## Information provided
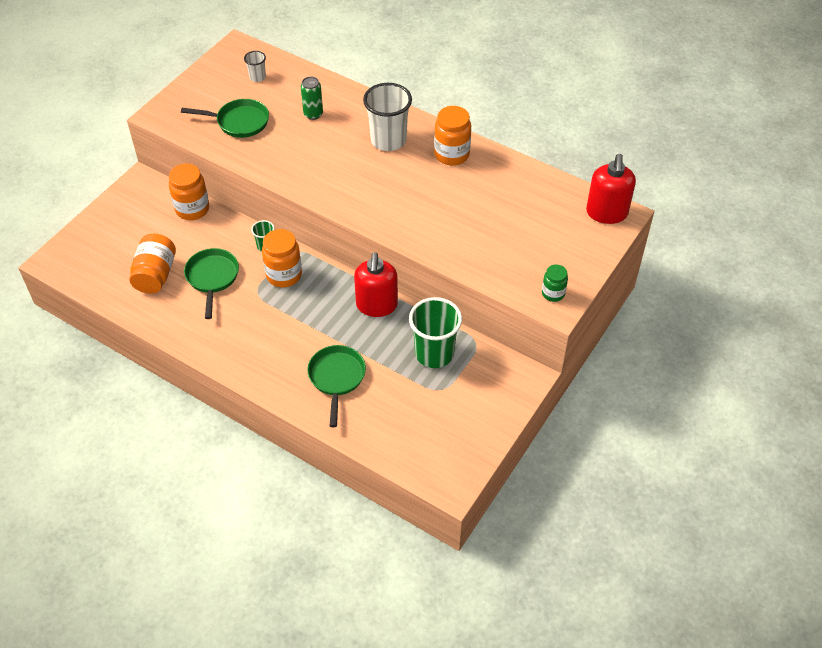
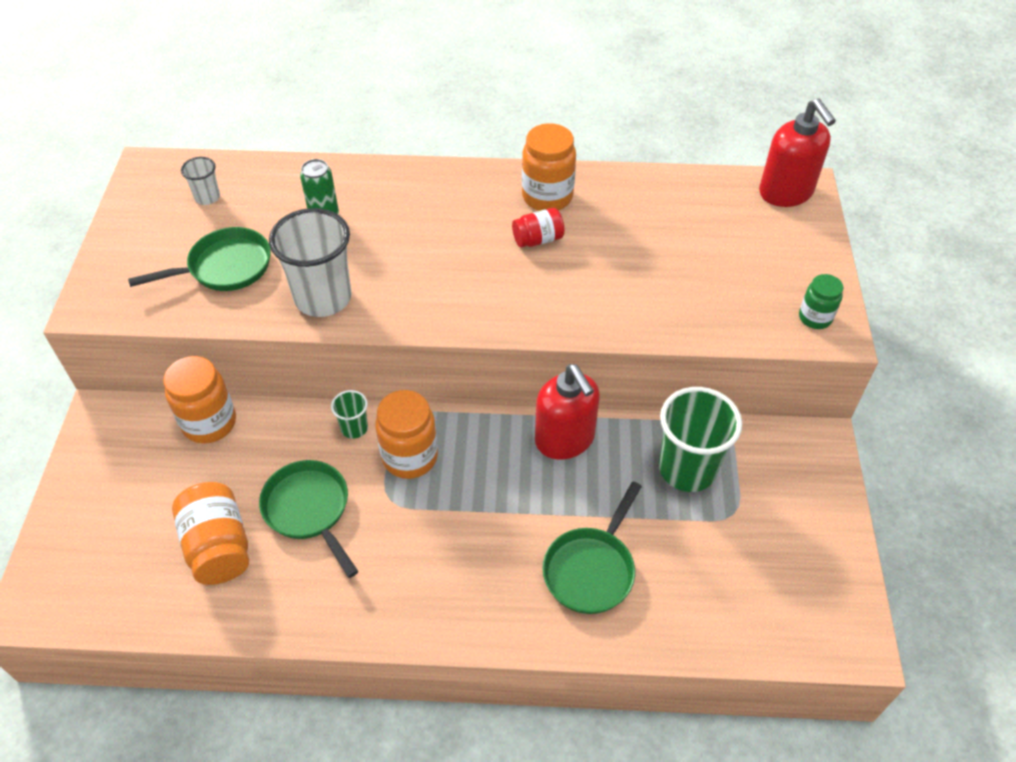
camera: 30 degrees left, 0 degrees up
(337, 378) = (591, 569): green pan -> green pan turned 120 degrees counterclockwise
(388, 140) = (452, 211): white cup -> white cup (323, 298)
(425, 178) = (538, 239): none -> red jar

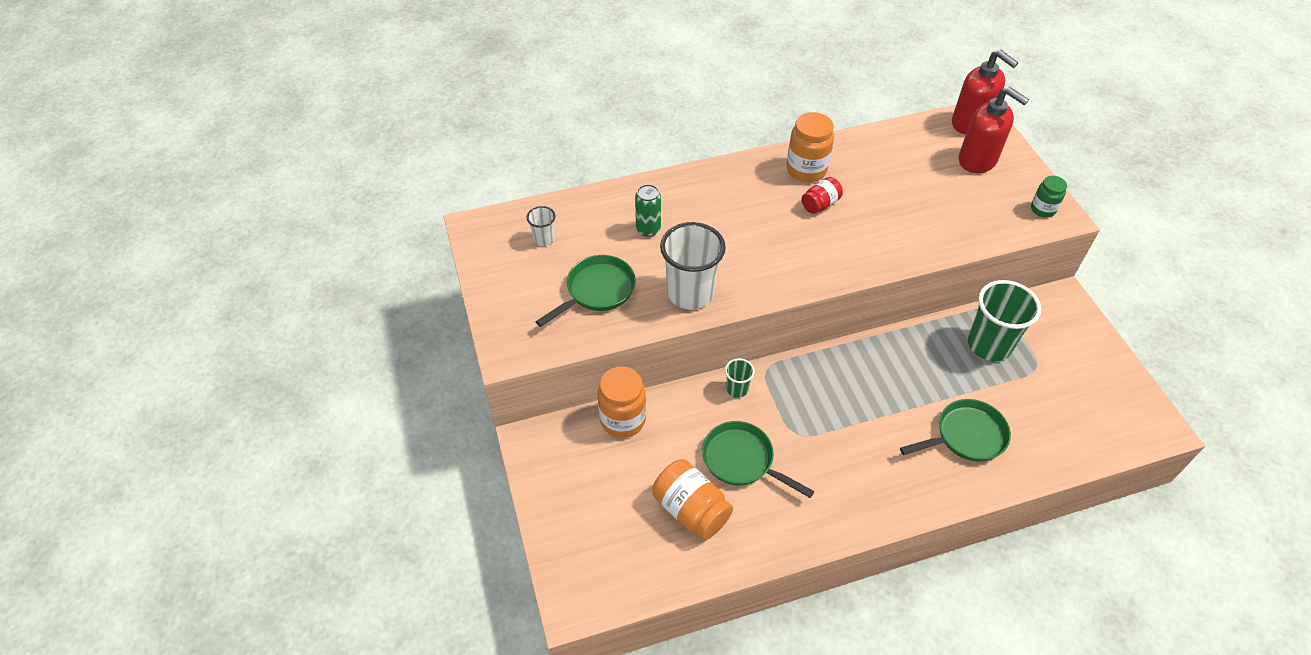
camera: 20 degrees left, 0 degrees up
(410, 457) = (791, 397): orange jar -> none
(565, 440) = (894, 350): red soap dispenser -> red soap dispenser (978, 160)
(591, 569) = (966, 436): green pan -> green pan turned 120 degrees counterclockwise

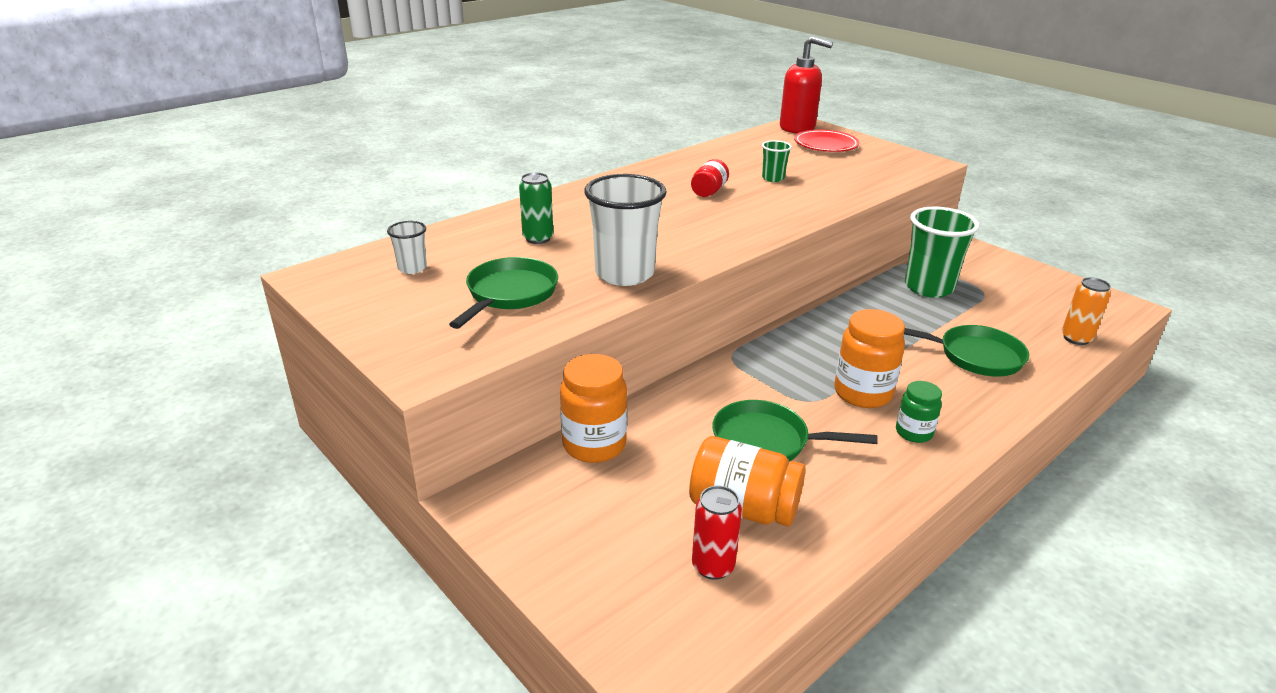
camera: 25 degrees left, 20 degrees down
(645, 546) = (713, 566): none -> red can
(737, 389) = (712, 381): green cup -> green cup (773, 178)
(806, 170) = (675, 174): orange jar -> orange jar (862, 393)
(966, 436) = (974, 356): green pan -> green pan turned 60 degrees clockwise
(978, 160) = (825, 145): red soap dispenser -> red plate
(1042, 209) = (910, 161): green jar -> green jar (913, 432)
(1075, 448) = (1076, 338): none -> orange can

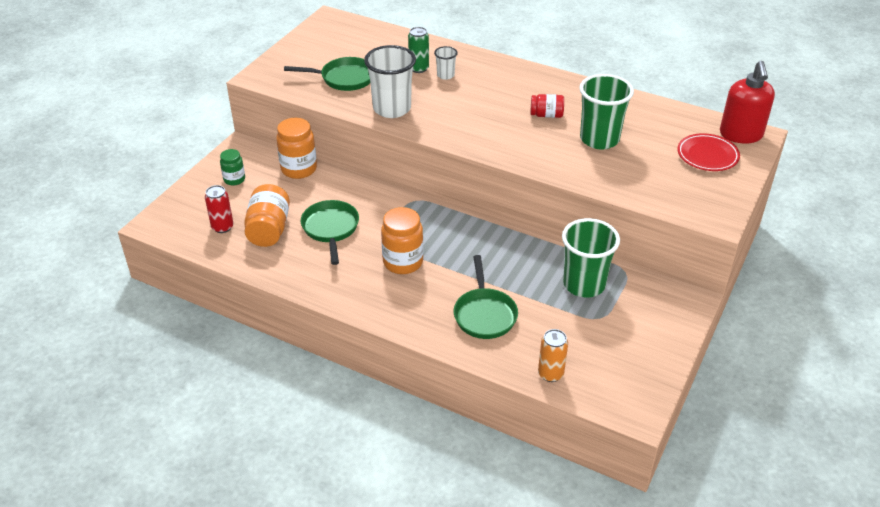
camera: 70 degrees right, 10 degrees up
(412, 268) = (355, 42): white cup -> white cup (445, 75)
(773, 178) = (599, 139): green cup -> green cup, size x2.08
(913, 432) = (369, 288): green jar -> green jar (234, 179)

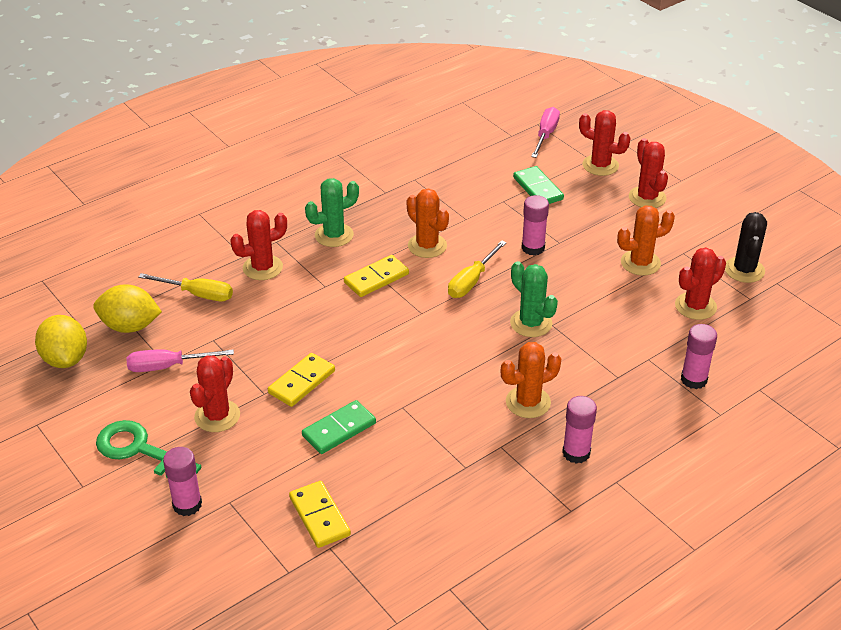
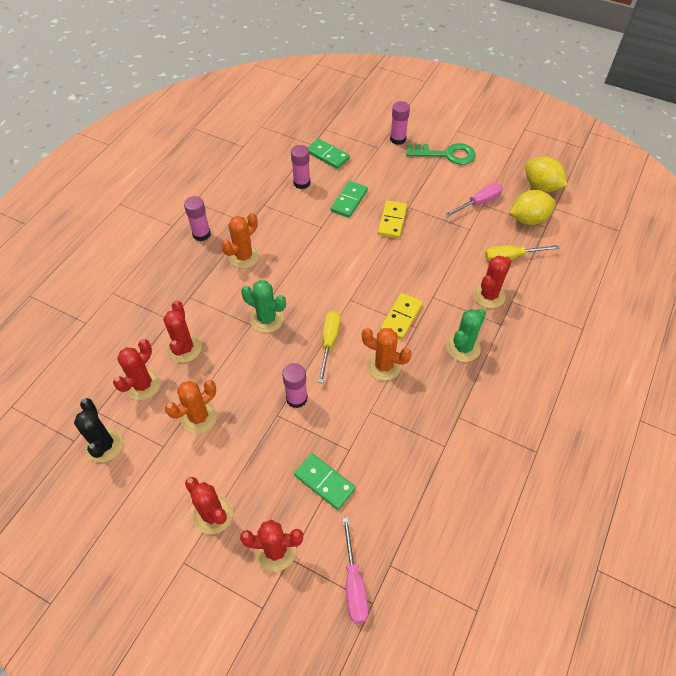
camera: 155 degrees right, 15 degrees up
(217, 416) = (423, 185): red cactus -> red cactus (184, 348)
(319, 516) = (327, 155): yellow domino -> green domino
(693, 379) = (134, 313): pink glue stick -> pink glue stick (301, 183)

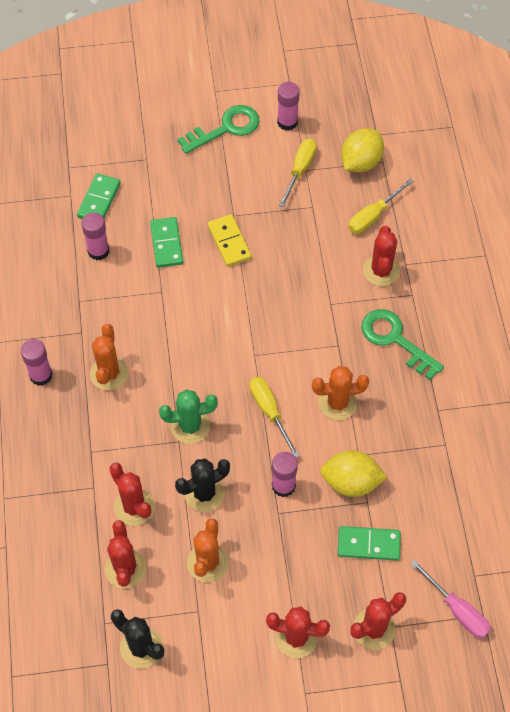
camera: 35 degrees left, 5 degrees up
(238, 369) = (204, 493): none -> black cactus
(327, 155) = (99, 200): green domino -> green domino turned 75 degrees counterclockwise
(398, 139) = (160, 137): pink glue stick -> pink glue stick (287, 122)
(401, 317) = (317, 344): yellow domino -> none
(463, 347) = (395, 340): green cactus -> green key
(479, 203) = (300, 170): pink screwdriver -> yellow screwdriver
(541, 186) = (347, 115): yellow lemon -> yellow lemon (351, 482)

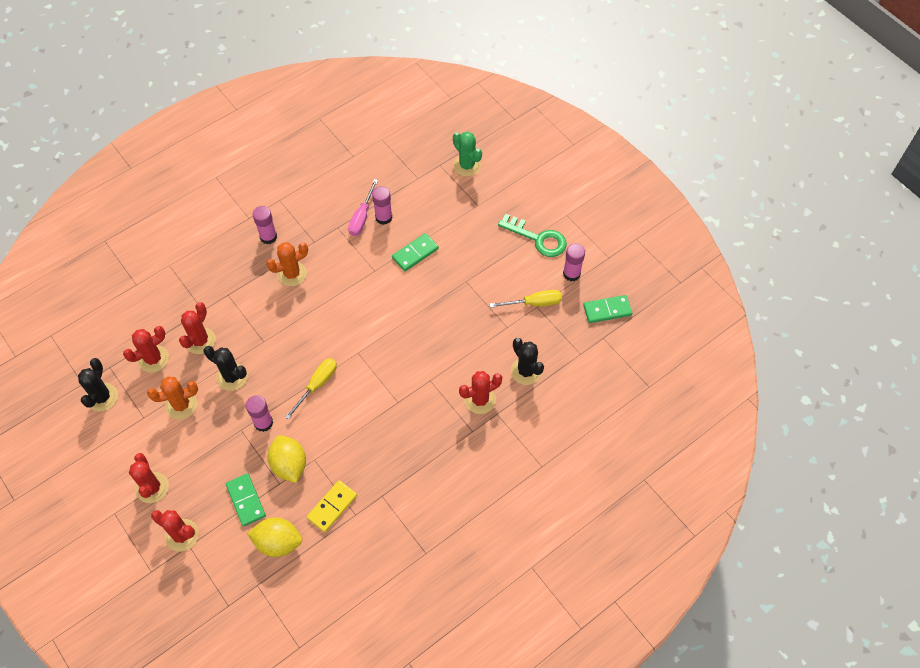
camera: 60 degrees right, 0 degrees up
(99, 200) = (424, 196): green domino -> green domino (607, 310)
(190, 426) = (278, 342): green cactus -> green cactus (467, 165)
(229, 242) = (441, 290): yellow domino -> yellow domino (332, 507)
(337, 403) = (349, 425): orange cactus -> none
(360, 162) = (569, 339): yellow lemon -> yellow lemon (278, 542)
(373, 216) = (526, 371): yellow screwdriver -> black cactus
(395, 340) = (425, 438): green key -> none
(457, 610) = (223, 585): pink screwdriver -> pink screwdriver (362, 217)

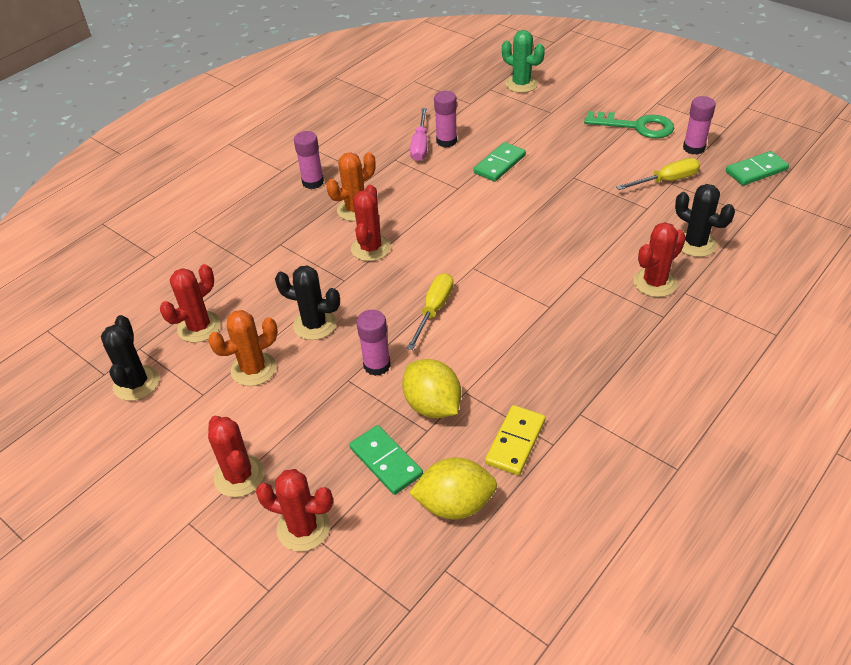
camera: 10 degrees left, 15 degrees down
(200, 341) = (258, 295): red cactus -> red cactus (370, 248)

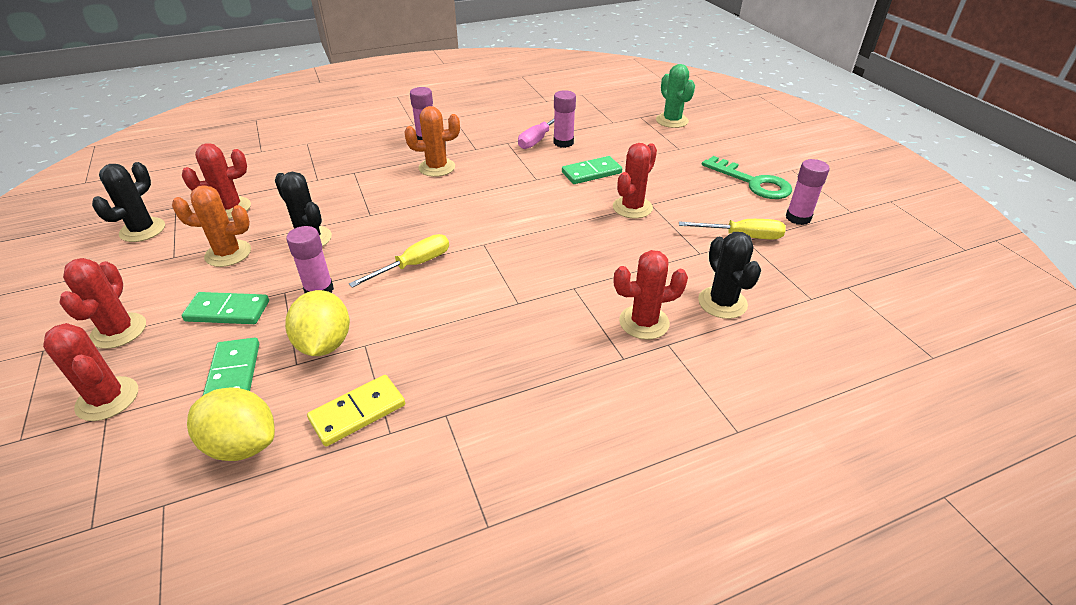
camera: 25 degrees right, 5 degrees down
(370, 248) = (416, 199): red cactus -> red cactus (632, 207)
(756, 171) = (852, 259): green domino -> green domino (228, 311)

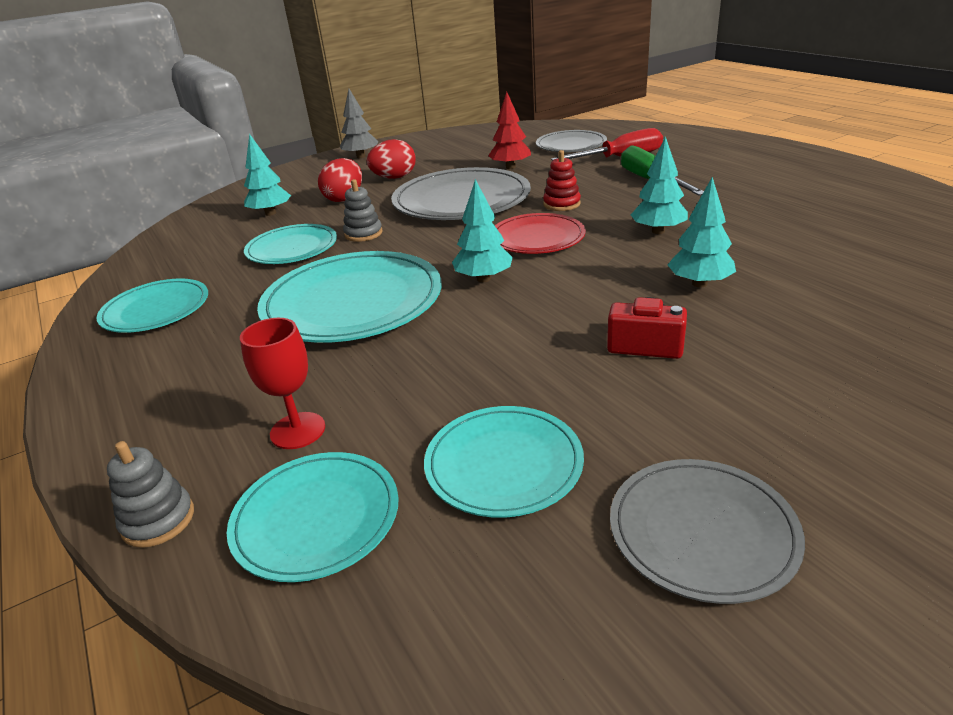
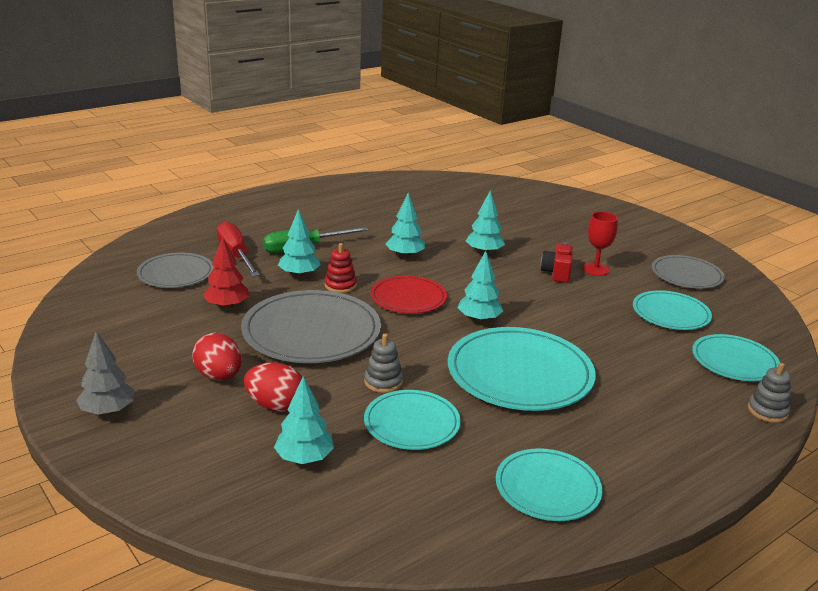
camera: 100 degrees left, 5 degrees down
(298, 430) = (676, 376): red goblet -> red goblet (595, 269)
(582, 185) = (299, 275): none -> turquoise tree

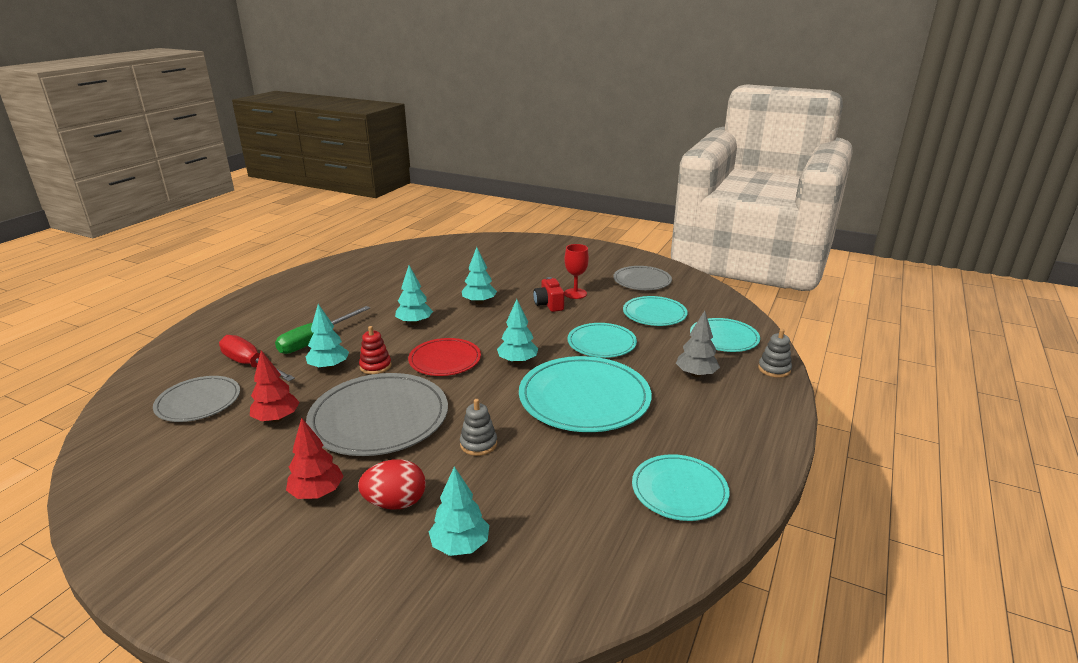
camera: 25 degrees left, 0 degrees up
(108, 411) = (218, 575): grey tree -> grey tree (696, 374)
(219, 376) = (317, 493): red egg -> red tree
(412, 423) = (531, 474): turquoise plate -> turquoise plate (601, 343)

## Assigned task
In your copy of the listing above, reproduce each line exactly and omit all pictures.

## Completed exercise
camera: 30 degrees left, 0 degrees up
(337, 378) = (591, 569): green pan -> green pan turned 120 degrees counterclockwise
(388, 140) = (452, 211): white cup -> white cup (323, 298)
(425, 178) = (538, 239): none -> red jar

camera: 20 degrees left, 0 degrees up
(410, 457) = (791, 397): orange jar -> none
(565, 440) = (894, 350): red soap dispenser -> red soap dispenser (978, 160)
(591, 569) = (966, 436): green pan -> green pan turned 120 degrees counterclockwise

camera: 25 degrees left, 20 degrees down
(645, 546) = (713, 566): none -> red can
(737, 389) = (712, 381): green cup -> green cup (773, 178)
(806, 170) = (675, 174): orange jar -> orange jar (862, 393)
(966, 436) = (974, 356): green pan -> green pan turned 60 degrees clockwise
(978, 160) = (825, 145): red soap dispenser -> red plate
(1042, 209) = (910, 161): green jar -> green jar (913, 432)
(1075, 448) = (1076, 338): none -> orange can

camera: 70 degrees right, 10 degrees up
(412, 268) = (355, 42): white cup -> white cup (445, 75)
(773, 178) = (599, 139): green cup -> green cup, size x2.08
(913, 432) = (369, 288): green jar -> green jar (234, 179)

camera: 155 degrees right, 15 degrees up
(217, 416) = (423, 185): red cactus -> red cactus (184, 348)
(319, 516) = (327, 155): yellow domino -> green domino
(693, 379) = (134, 313): pink glue stick -> pink glue stick (301, 183)

camera: 35 degrees left, 5 degrees up
(238, 369) = (204, 493): none -> black cactus
(327, 155) = (99, 200): green domino -> green domino turned 75 degrees counterclockwise
(398, 139) = (160, 137): pink glue stick -> pink glue stick (287, 122)
(401, 317) = (317, 344): yellow domino -> none
(463, 347) = (395, 340): green cactus -> green key
(479, 203) = (300, 170): pink screwdriver -> yellow screwdriver
(541, 186) = (347, 115): yellow lemon -> yellow lemon (351, 482)

camera: 60 degrees right, 0 degrees up
(99, 200) = (424, 196): green domino -> green domino (607, 310)
(190, 426) = (278, 342): green cactus -> green cactus (467, 165)
(229, 242) = (441, 290): yellow domino -> yellow domino (332, 507)
(337, 403) = (349, 425): orange cactus -> none
(360, 162) = (569, 339): yellow lemon -> yellow lemon (278, 542)
(373, 216) = (526, 371): yellow screwdriver -> black cactus
(395, 340) = (425, 438): green key -> none
(457, 610) = (223, 585): pink screwdriver -> pink screwdriver (362, 217)

camera: 10 degrees left, 15 degrees down
(200, 341) = (258, 295): red cactus -> red cactus (370, 248)

camera: 25 degrees right, 5 degrees down
(370, 248) = (416, 199): red cactus -> red cactus (632, 207)
(756, 171) = (852, 259): green domino -> green domino (228, 311)

camera: 100 degrees left, 5 degrees down
(298, 430) = (676, 376): red goblet -> red goblet (595, 269)
(582, 185) = (299, 275): none -> turquoise tree

camera: 25 degrees left, 0 degrees up
(108, 411) = (218, 575): grey tree -> grey tree (696, 374)
(219, 376) = (317, 493): red egg -> red tree
(412, 423) = (531, 474): turquoise plate -> turquoise plate (601, 343)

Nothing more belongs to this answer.